### Task instructions
Filter these entries, keeping only lines that hold the word "turned".

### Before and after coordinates
• • • •

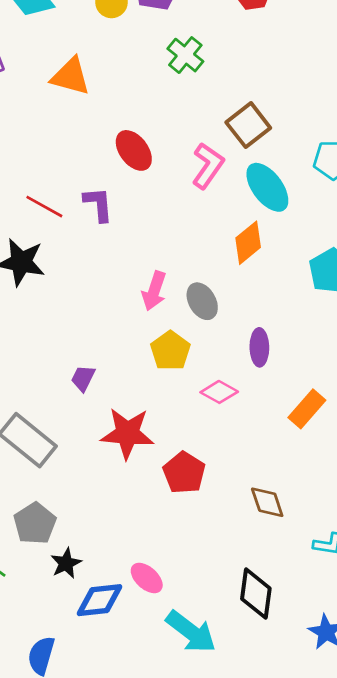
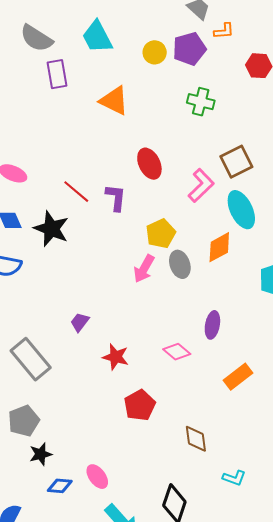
green cross: (185, 55) -> (201, 102), turned -36
gray ellipse: (202, 301) -> (180, 264), moved
yellow pentagon: (170, 351) -> (161, 234), moved
red star: (127, 433) -> (116, 357), moved, size x0.7
blue diamond: (100, 600) -> (60, 486), size x0.7

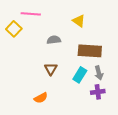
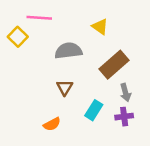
gray semicircle: (54, 40) -> (68, 51), size x1.5
brown rectangle: (90, 51) -> (114, 65), turned -45
cyan rectangle: (80, 75) -> (94, 110), moved

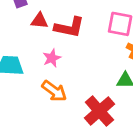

• • • •

### Worked solution
green cross: (185, 55) -> (201, 102), turned -36
brown rectangle: (90, 51) -> (114, 65), turned -45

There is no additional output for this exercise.